## Exercise
Return the listing below exactly as it stands. Pictures stay out.

━━ Source material

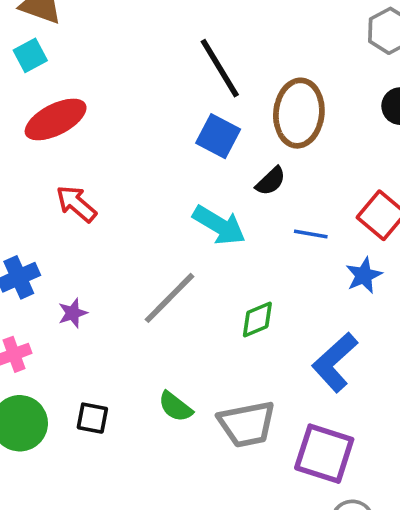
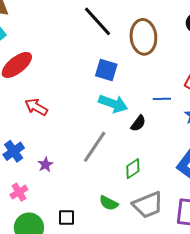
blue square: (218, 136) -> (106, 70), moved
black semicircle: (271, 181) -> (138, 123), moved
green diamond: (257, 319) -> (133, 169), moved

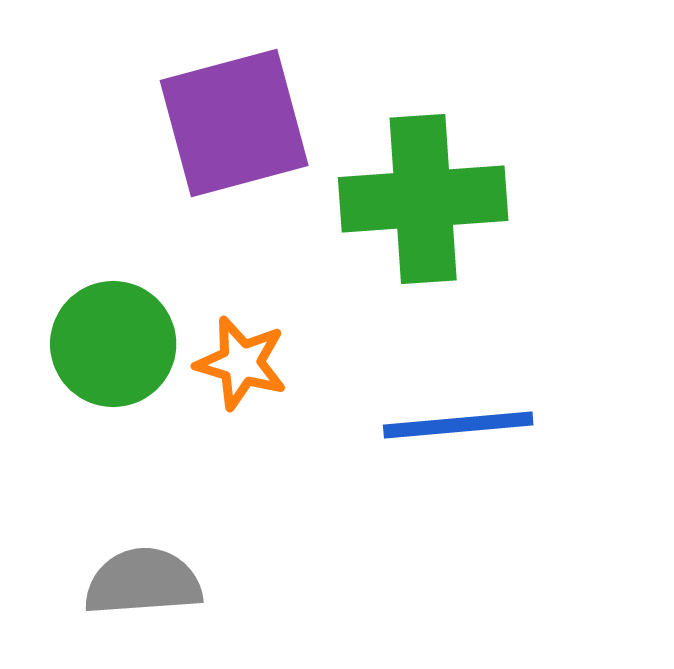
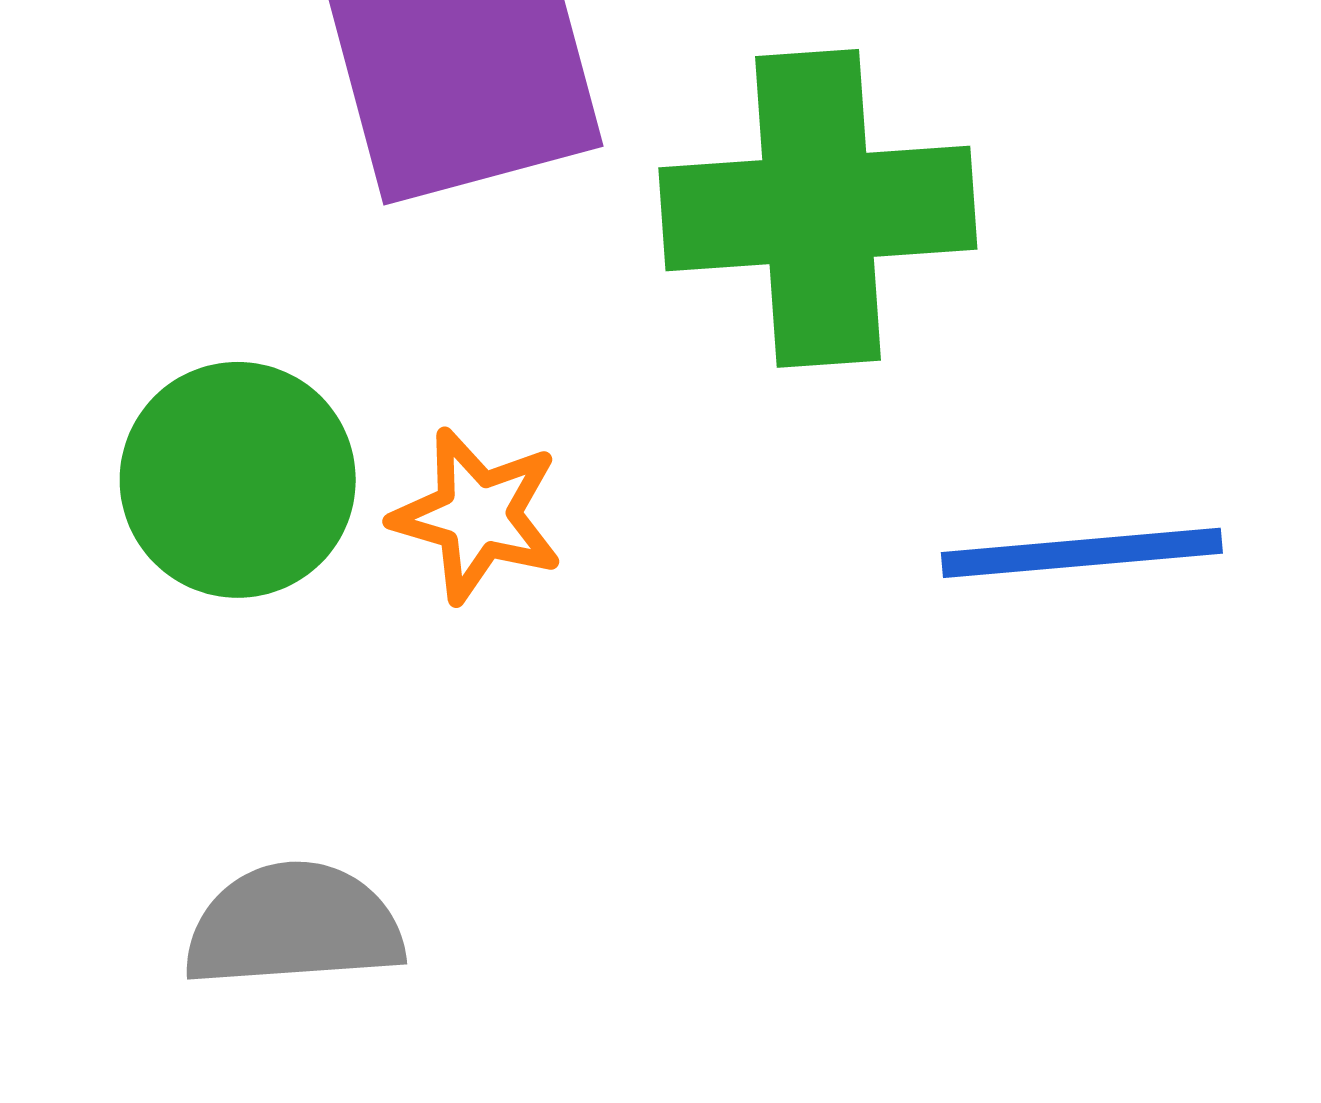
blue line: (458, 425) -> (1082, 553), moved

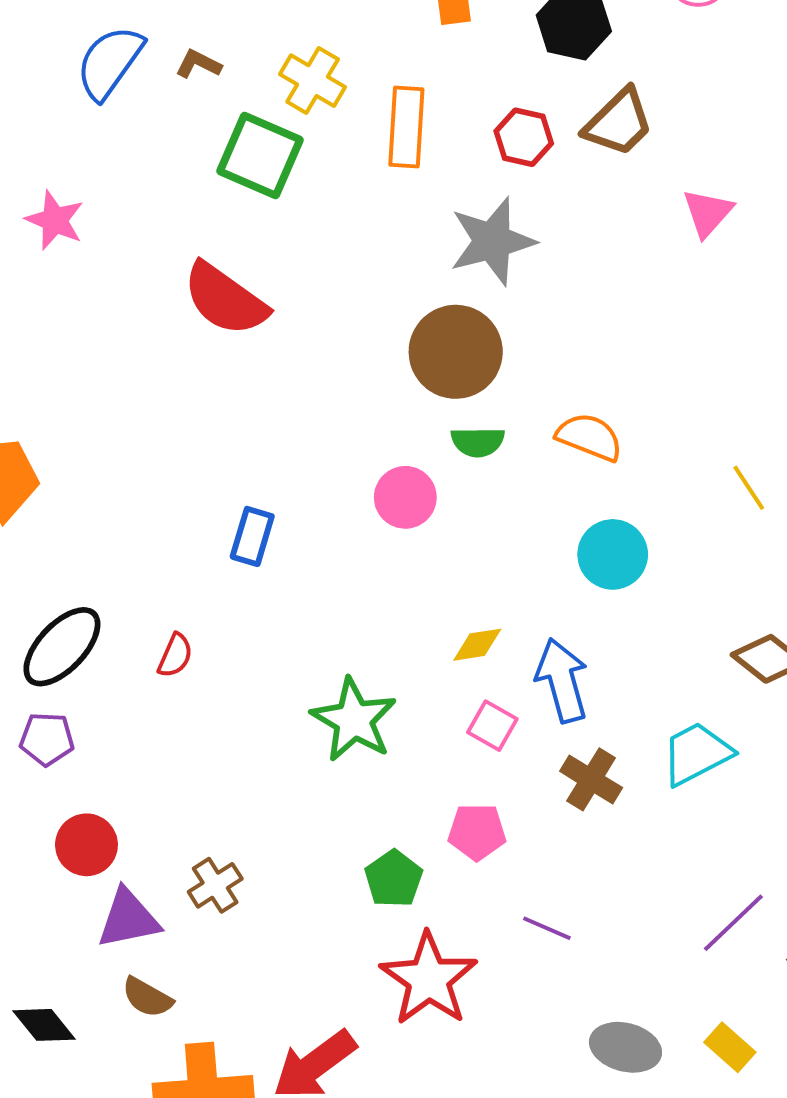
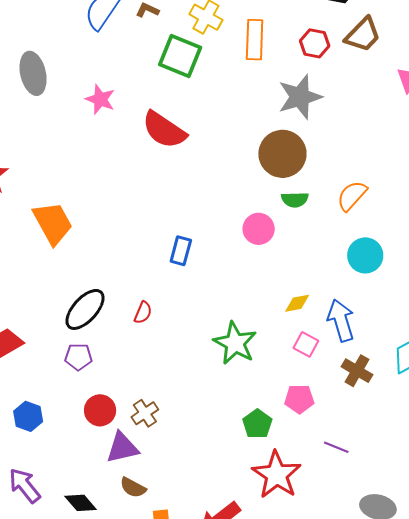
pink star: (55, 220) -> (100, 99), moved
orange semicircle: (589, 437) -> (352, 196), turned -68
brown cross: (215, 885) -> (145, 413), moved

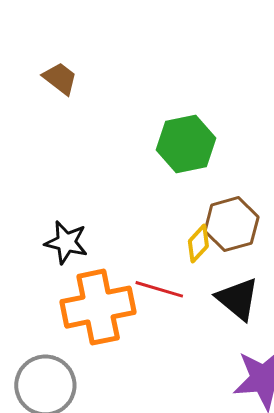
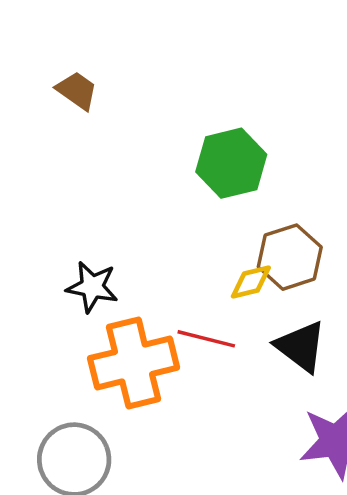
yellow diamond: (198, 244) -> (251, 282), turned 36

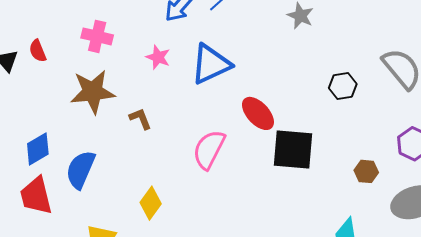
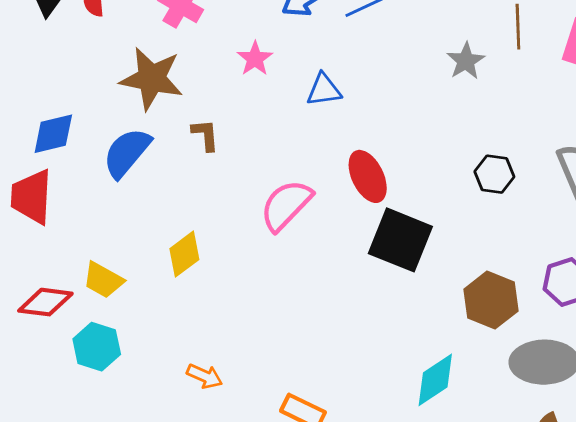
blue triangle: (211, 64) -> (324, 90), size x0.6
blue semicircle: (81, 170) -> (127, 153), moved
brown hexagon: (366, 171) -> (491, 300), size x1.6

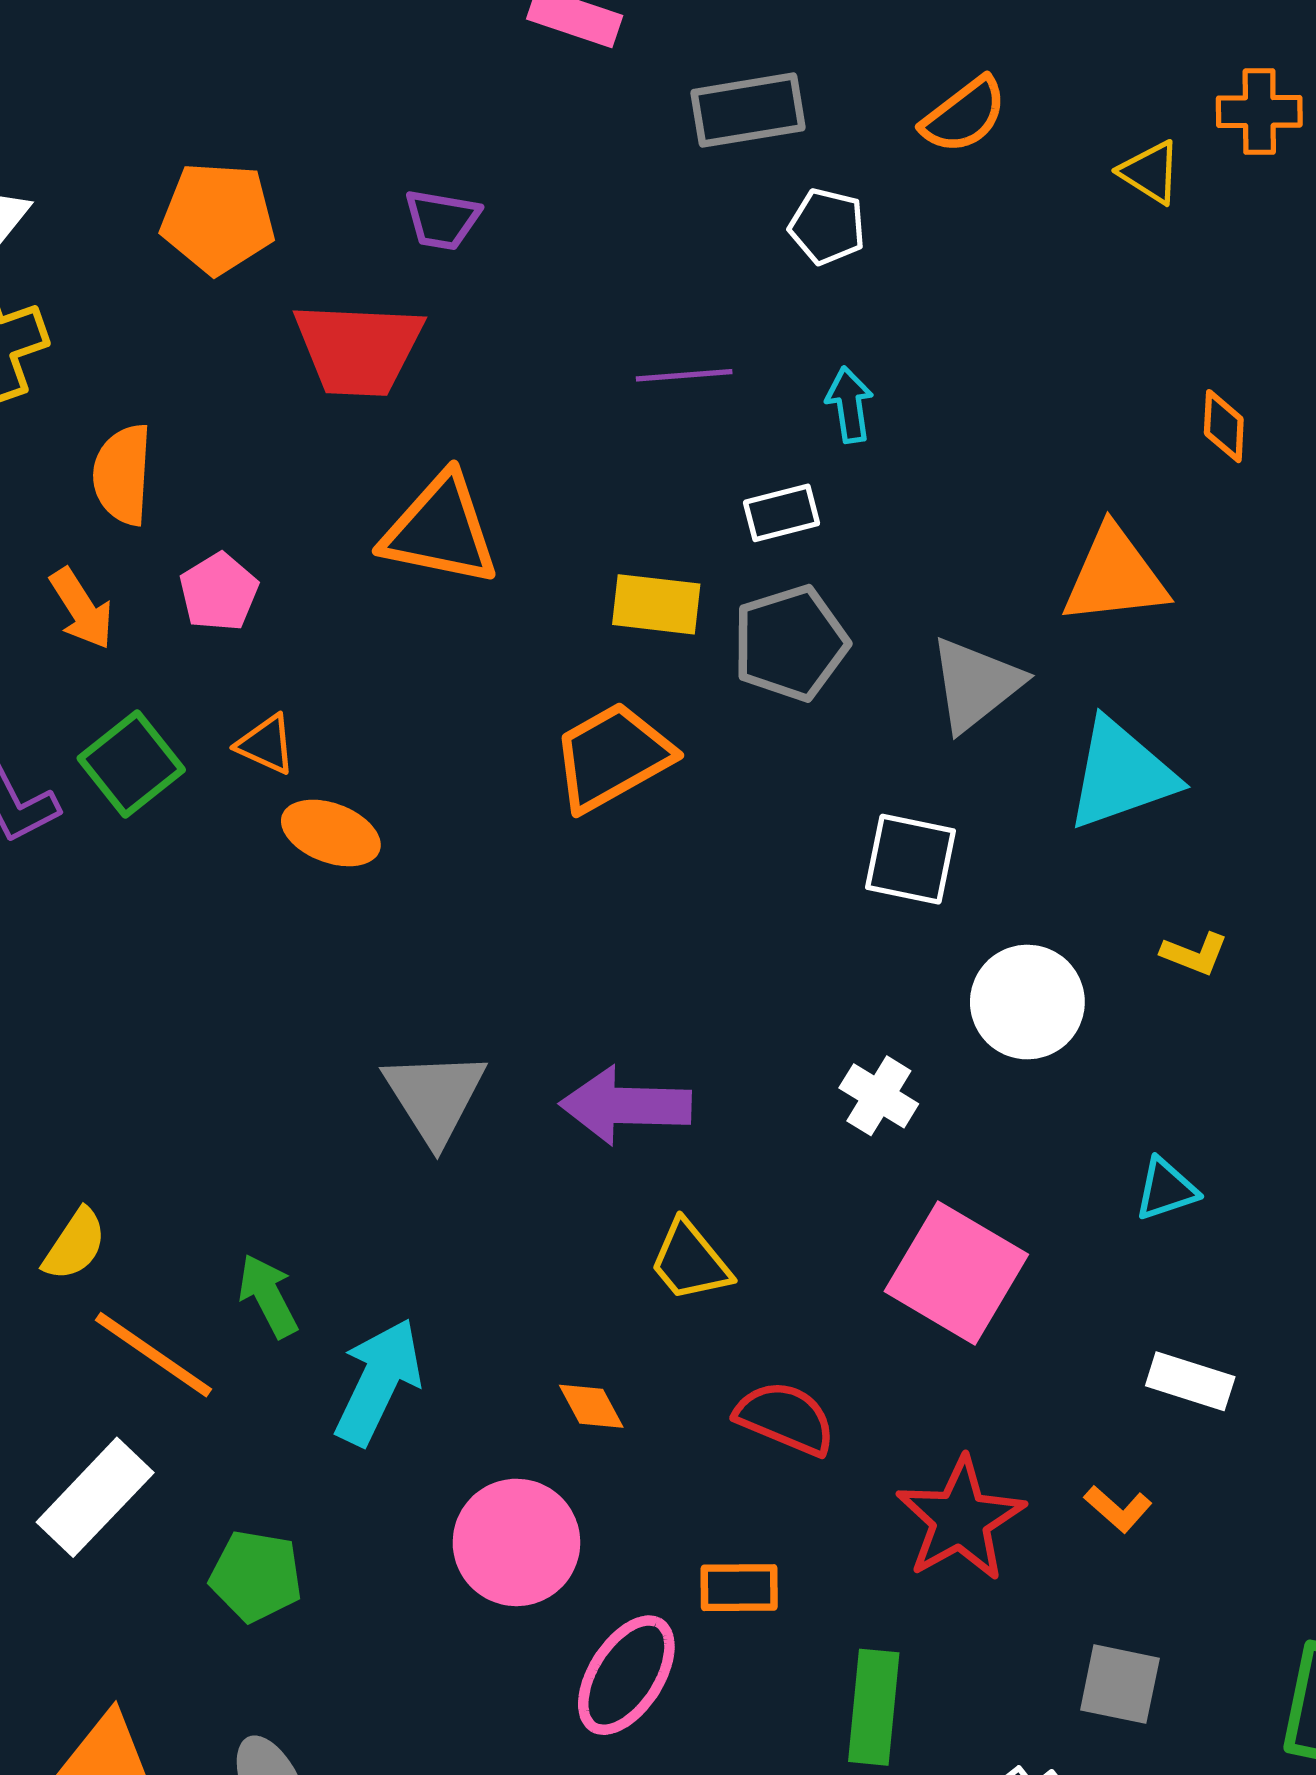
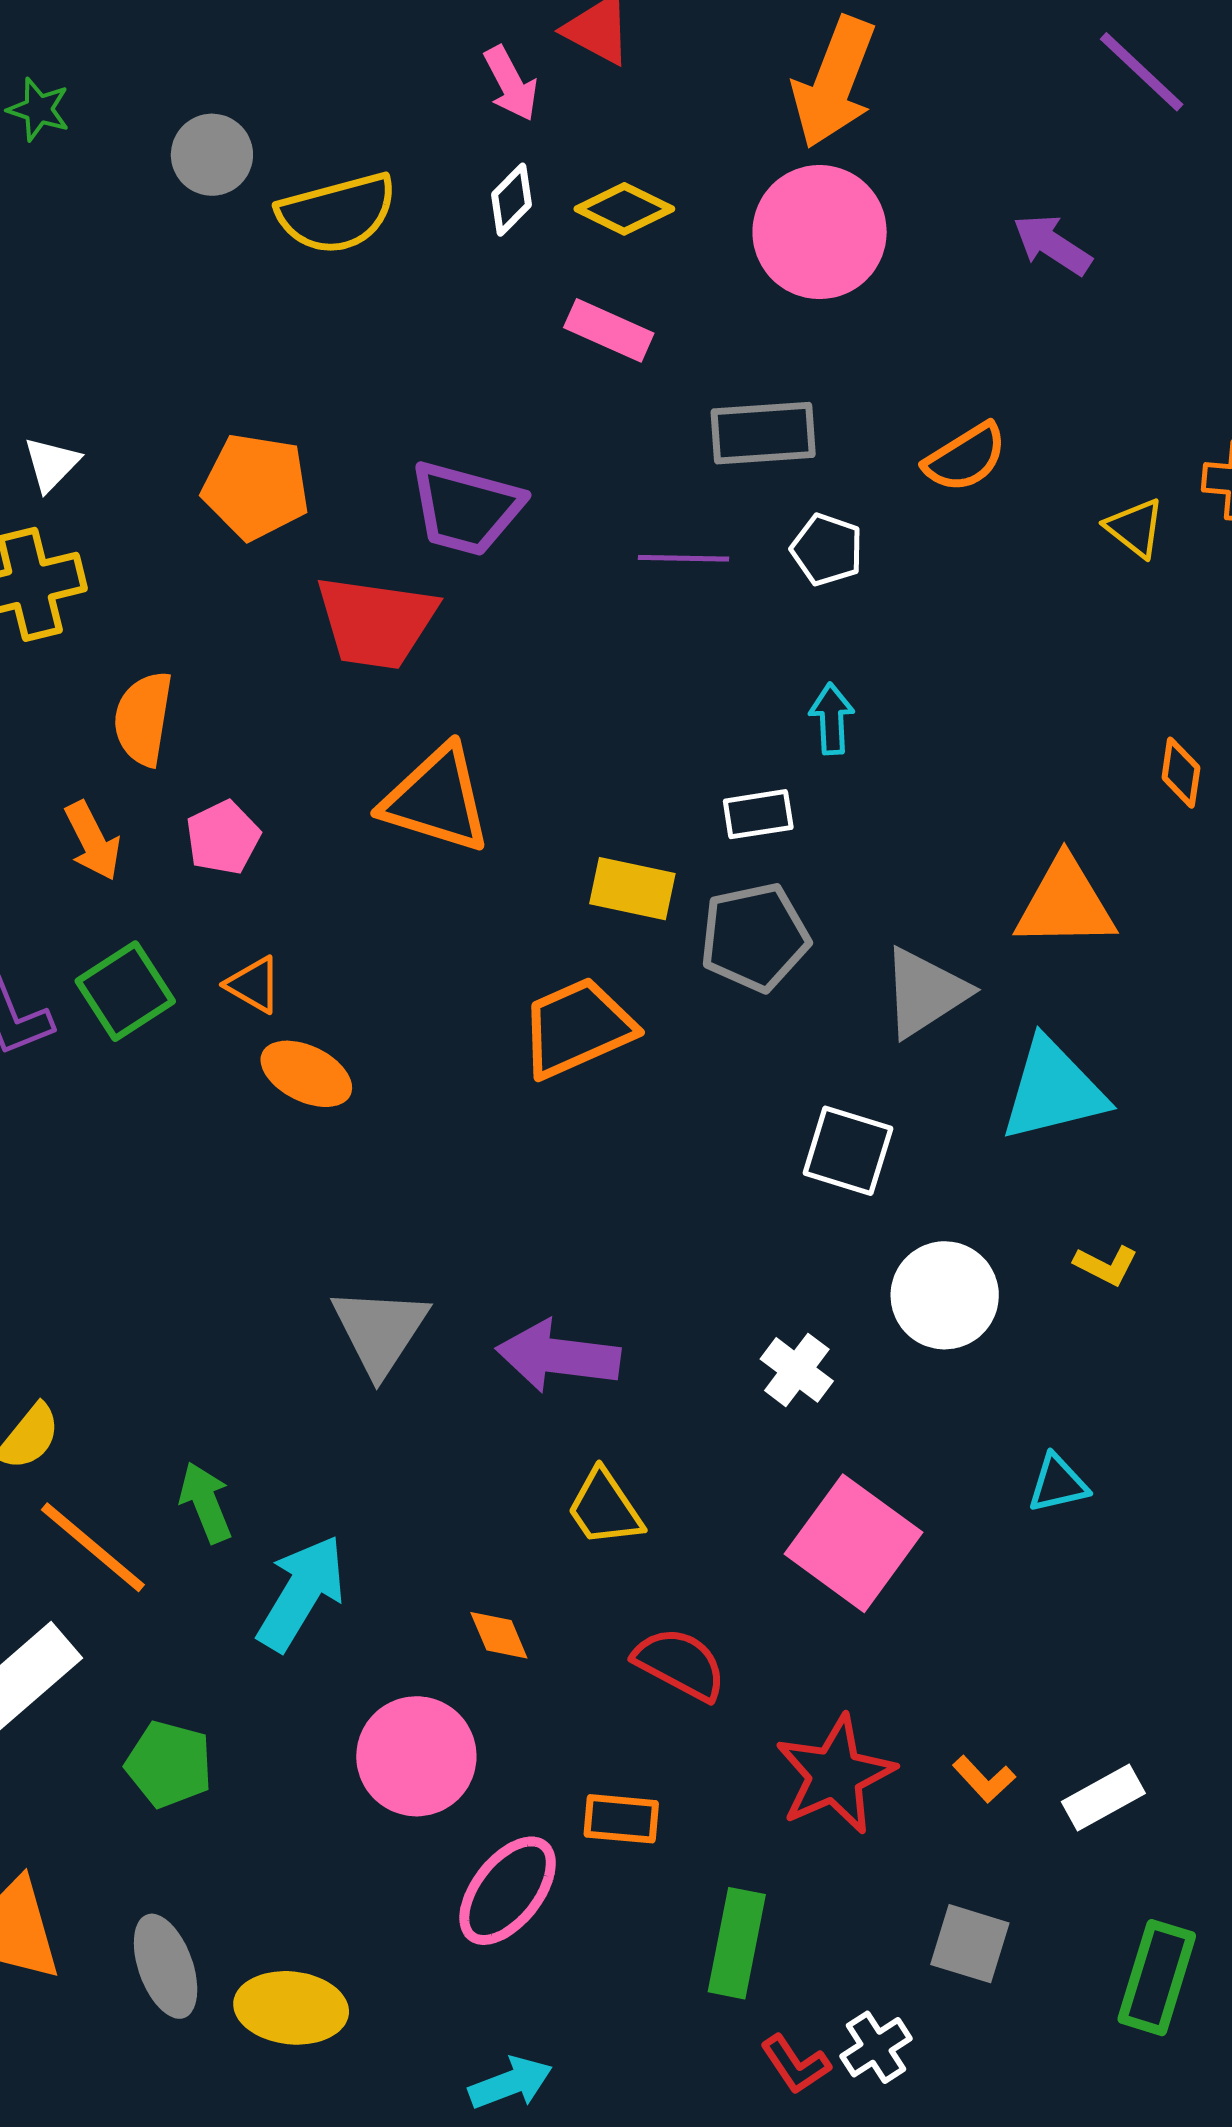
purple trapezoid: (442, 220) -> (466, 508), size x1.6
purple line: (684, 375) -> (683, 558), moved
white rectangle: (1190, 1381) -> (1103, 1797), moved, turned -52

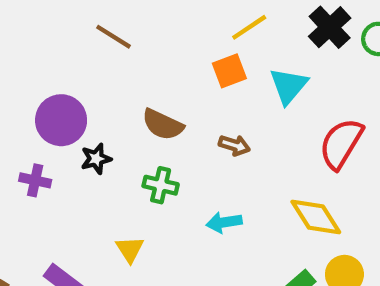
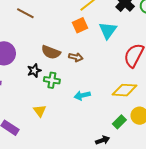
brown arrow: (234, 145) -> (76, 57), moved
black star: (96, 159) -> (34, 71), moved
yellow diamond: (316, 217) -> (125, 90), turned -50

━━━━

## Problem solution
blue square: (218, 136) -> (106, 70), moved
black semicircle: (271, 181) -> (138, 123), moved
green diamond: (257, 319) -> (133, 169), moved

blue line: (458, 425) -> (1082, 553), moved

pink star: (55, 220) -> (100, 99), moved
orange semicircle: (589, 437) -> (352, 196), turned -68
brown cross: (215, 885) -> (145, 413), moved

yellow diamond: (198, 244) -> (251, 282), turned 36

blue triangle: (211, 64) -> (324, 90), size x0.6
blue semicircle: (81, 170) -> (127, 153), moved
brown hexagon: (366, 171) -> (491, 300), size x1.6

purple trapezoid: (442, 220) -> (466, 508), size x1.6
purple line: (684, 375) -> (683, 558), moved
white rectangle: (1190, 1381) -> (1103, 1797), moved, turned -52

brown arrow: (234, 145) -> (76, 57), moved
black star: (96, 159) -> (34, 71), moved
yellow diamond: (316, 217) -> (125, 90), turned -50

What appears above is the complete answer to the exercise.